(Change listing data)

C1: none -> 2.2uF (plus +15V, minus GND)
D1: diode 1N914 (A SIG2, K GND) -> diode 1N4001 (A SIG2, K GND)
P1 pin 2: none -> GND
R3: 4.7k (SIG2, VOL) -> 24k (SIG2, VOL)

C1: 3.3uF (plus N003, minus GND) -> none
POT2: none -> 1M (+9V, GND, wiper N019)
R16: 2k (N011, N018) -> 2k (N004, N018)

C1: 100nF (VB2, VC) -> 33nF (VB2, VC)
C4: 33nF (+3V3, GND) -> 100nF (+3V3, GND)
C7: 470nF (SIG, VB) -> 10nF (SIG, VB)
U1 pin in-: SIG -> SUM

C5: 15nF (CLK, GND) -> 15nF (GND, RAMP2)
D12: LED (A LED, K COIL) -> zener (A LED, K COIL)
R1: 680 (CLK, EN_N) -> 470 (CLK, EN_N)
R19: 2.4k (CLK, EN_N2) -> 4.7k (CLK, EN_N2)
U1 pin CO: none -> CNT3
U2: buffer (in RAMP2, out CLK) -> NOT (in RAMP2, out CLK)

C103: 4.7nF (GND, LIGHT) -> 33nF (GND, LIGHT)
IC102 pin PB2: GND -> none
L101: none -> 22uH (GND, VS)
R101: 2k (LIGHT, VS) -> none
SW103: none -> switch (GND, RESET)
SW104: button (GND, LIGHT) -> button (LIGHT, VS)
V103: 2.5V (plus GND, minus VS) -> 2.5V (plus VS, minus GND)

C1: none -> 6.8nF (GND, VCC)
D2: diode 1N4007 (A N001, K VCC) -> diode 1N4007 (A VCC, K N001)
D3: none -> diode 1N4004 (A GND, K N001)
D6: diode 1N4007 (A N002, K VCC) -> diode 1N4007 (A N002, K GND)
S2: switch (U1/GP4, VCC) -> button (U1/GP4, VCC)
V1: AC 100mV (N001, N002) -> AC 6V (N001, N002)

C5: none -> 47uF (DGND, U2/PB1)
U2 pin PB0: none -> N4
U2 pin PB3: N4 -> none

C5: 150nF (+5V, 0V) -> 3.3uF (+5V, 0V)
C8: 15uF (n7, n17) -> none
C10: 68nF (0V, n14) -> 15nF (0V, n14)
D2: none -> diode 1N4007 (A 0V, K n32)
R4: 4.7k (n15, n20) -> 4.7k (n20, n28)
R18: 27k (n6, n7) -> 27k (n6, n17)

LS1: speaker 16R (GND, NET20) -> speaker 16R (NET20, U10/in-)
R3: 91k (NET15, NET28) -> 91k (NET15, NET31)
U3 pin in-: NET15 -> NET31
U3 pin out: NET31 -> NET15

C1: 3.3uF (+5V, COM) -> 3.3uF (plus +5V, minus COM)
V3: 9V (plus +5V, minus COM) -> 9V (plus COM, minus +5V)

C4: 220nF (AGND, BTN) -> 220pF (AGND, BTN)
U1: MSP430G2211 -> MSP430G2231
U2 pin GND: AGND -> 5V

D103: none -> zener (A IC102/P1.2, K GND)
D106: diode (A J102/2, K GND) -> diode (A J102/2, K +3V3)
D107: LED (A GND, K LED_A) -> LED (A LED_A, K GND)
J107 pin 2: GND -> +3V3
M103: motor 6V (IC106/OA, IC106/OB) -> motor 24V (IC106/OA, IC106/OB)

#### TASK DESCRIPTION
Each record above should be repeated exactly as it appears.

#### TASK RESPONSE
C1: none -> 2.2uF (plus +15V, minus GND)
D1: diode 1N914 (A SIG2, K GND) -> diode 1N4001 (A SIG2, K GND)
P1 pin 2: none -> GND
R3: 4.7k (SIG2, VOL) -> 24k (SIG2, VOL)

C1: 3.3uF (plus N003, minus GND) -> none
POT2: none -> 1M (+9V, GND, wiper N019)
R16: 2k (N011, N018) -> 2k (N004, N018)

C1: 100nF (VB2, VC) -> 33nF (VB2, VC)
C4: 33nF (+3V3, GND) -> 100nF (+3V3, GND)
C7: 470nF (SIG, VB) -> 10nF (SIG, VB)
U1 pin in-: SIG -> SUM

C5: 15nF (CLK, GND) -> 15nF (GND, RAMP2)
D12: LED (A LED, K COIL) -> zener (A LED, K COIL)
R1: 680 (CLK, EN_N) -> 470 (CLK, EN_N)
R19: 2.4k (CLK, EN_N2) -> 4.7k (CLK, EN_N2)
U1 pin CO: none -> CNT3
U2: buffer (in RAMP2, out CLK) -> NOT (in RAMP2, out CLK)

C103: 4.7nF (GND, LIGHT) -> 33nF (GND, LIGHT)
IC102 pin PB2: GND -> none
L101: none -> 22uH (GND, VS)
R101: 2k (LIGHT, VS) -> none
SW103: none -> switch (GND, RESET)
SW104: button (GND, LIGHT) -> button (LIGHT, VS)
V103: 2.5V (plus GND, minus VS) -> 2.5V (plus VS, minus GND)

C1: none -> 6.8nF (GND, VCC)
D2: diode 1N4007 (A N001, K VCC) -> diode 1N4007 (A VCC, K N001)
D3: none -> diode 1N4004 (A GND, K N001)
D6: diode 1N4007 (A N002, K VCC) -> diode 1N4007 (A N002, K GND)
S2: switch (U1/GP4, VCC) -> button (U1/GP4, VCC)
V1: AC 100mV (N001, N002) -> AC 6V (N001, N002)

C5: none -> 47uF (DGND, U2/PB1)
U2 pin PB0: none -> N4
U2 pin PB3: N4 -> none

C5: 150nF (+5V, 0V) -> 3.3uF (+5V, 0V)
C8: 15uF (n7, n17) -> none
C10: 68nF (0V, n14) -> 15nF (0V, n14)
D2: none -> diode 1N4007 (A 0V, K n32)
R4: 4.7k (n15, n20) -> 4.7k (n20, n28)
R18: 27k (n6, n7) -> 27k (n6, n17)

LS1: speaker 16R (GND, NET20) -> speaker 16R (NET20, U10/in-)
R3: 91k (NET15, NET28) -> 91k (NET15, NET31)
U3 pin in-: NET15 -> NET31
U3 pin out: NET31 -> NET15

C1: 3.3uF (+5V, COM) -> 3.3uF (plus +5V, minus COM)
V3: 9V (plus +5V, minus COM) -> 9V (plus COM, minus +5V)

C4: 220nF (AGND, BTN) -> 220pF (AGND, BTN)
U1: MSP430G2211 -> MSP430G2231
U2 pin GND: AGND -> 5V

D103: none -> zener (A IC102/P1.2, K GND)
D106: diode (A J102/2, K GND) -> diode (A J102/2, K +3V3)
D107: LED (A GND, K LED_A) -> LED (A LED_A, K GND)
J107 pin 2: GND -> +3V3
M103: motor 6V (IC106/OA, IC106/OB) -> motor 24V (IC106/OA, IC106/OB)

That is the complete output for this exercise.